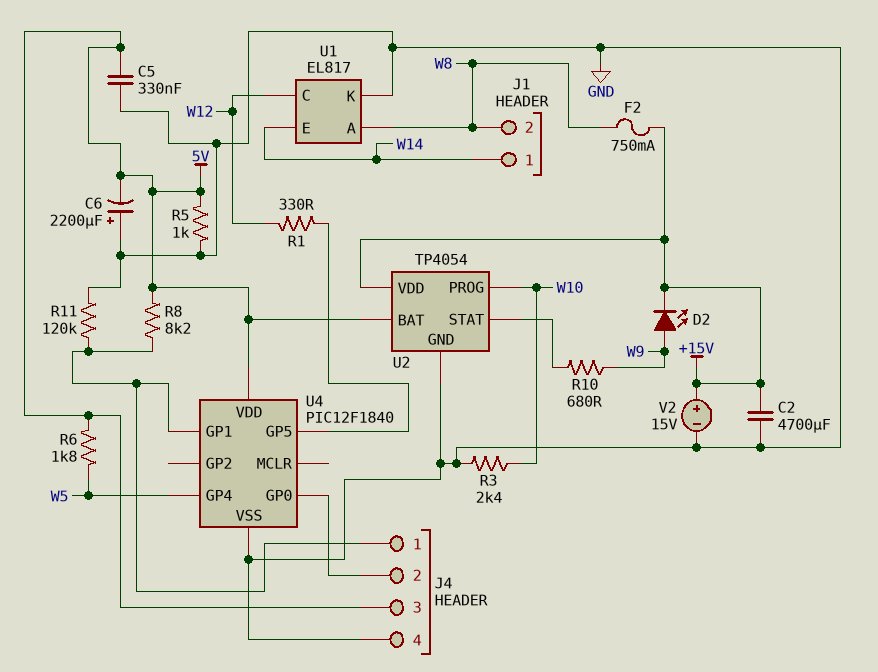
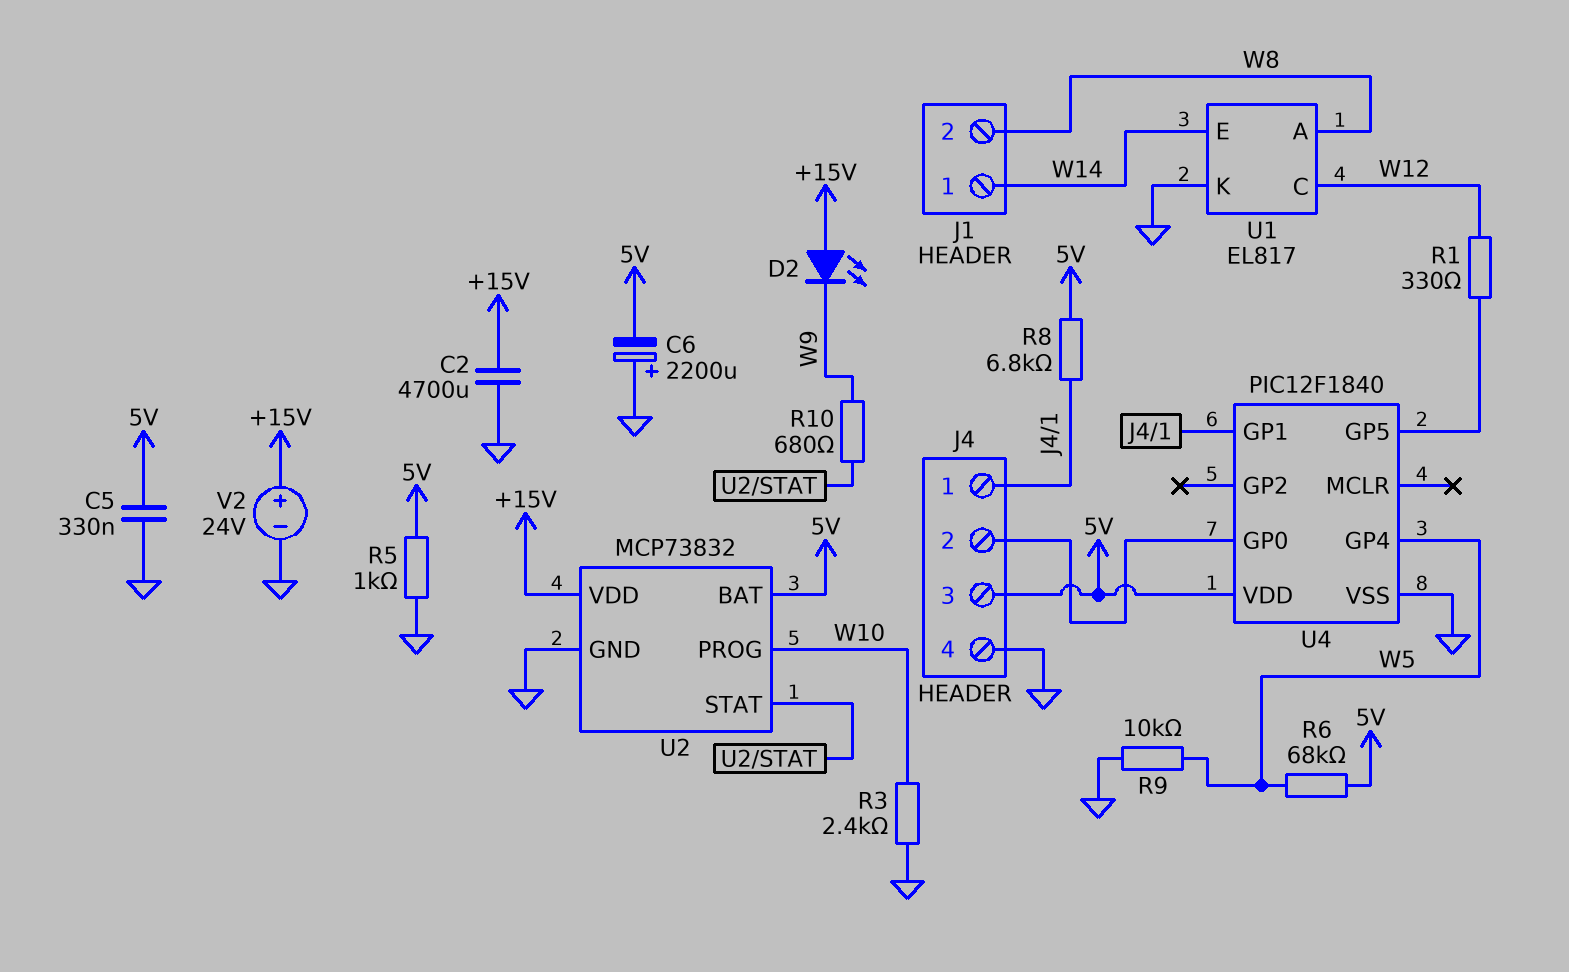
D2: LED (A W9, K +15V) -> LED (A +15V, K W9)
F2: 750mA (+15V, W8) -> none
R6: 1.8k (5V, W5) -> 68k (5V, W5)
R8: 8.2k (5V, J4/1) -> 6.8k (5V, J4/1)
R9: none -> 10k (GND, W5)
R11: 120k (GND, J4/1) -> none
U2: TP4054 -> MCP73832
V2: 15V (plus +15V, minus GND) -> 24V (plus +15V, minus GND)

++++++

Assignment:
If a record above holds a picture, leave the picture out and write out everything else exactly.

Written reply:
D2: LED (A W9, K +15V) -> LED (A +15V, K W9)
F2: 750mA (+15V, W8) -> none
R6: 1.8k (5V, W5) -> 68k (5V, W5)
R8: 8.2k (5V, J4/1) -> 6.8k (5V, J4/1)
R9: none -> 10k (GND, W5)
R11: 120k (GND, J4/1) -> none
U2: TP4054 -> MCP73832
V2: 15V (plus +15V, minus GND) -> 24V (plus +15V, minus GND)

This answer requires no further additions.